START Material provided

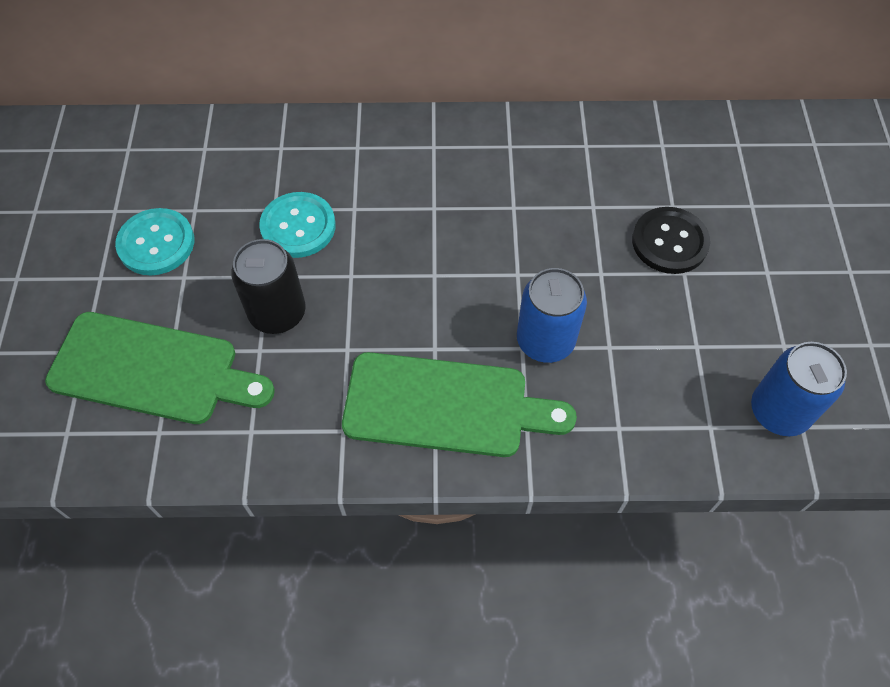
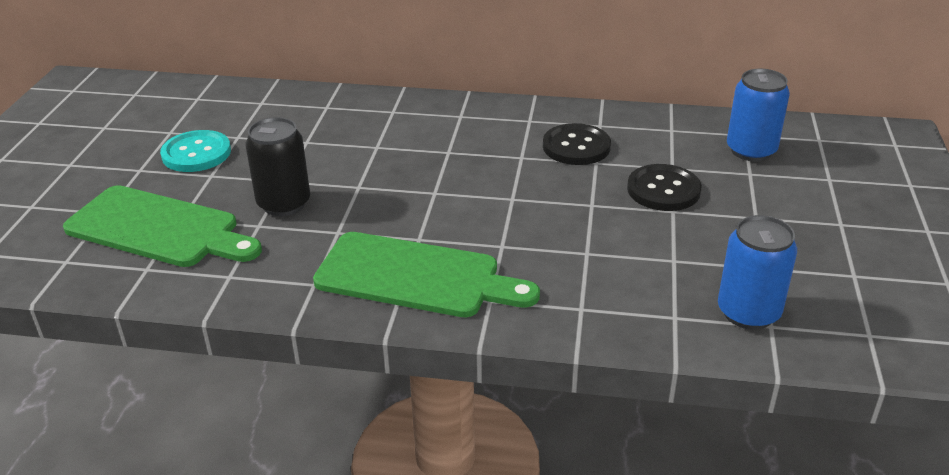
camera: 10 degrees right, 25 degrees down
(298, 226) = (323, 153): turquoise button -> none
(545, 341) = (525, 243): blue can -> blue can (751, 151)
(568, 184) = (576, 147): none -> black button

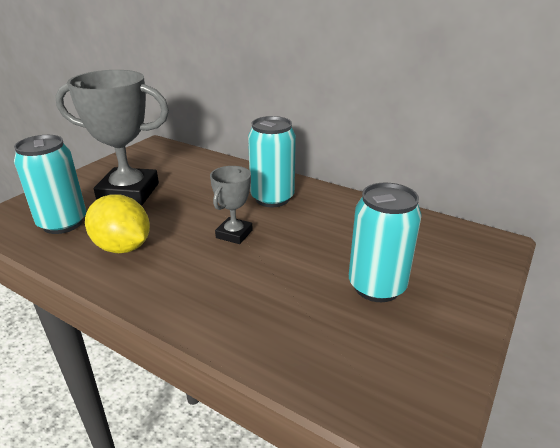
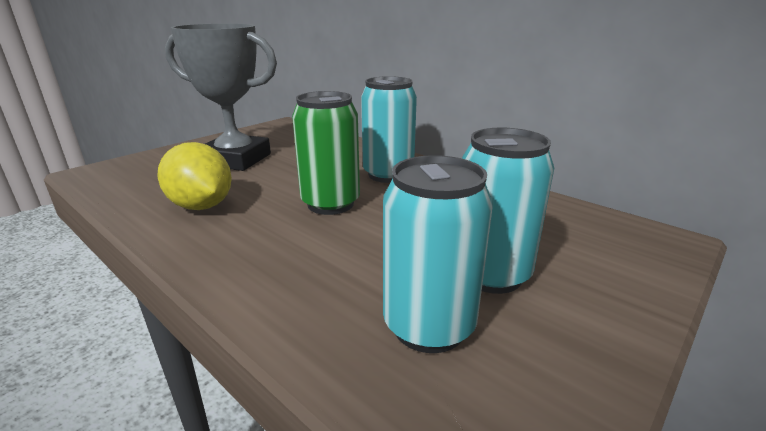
camera: 10 degrees right, 5 degrees down
(63, 223) = (153, 180): turquoise can -> turquoise can (429, 326)
(234, 234) = (330, 204): grey trophy -> green can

END Material provided

Your instructions: Pick out all lines from the data above in which the word "none" appears.

Exercise response:
(298, 226) = (323, 153): turquoise button -> none
(568, 184) = (576, 147): none -> black button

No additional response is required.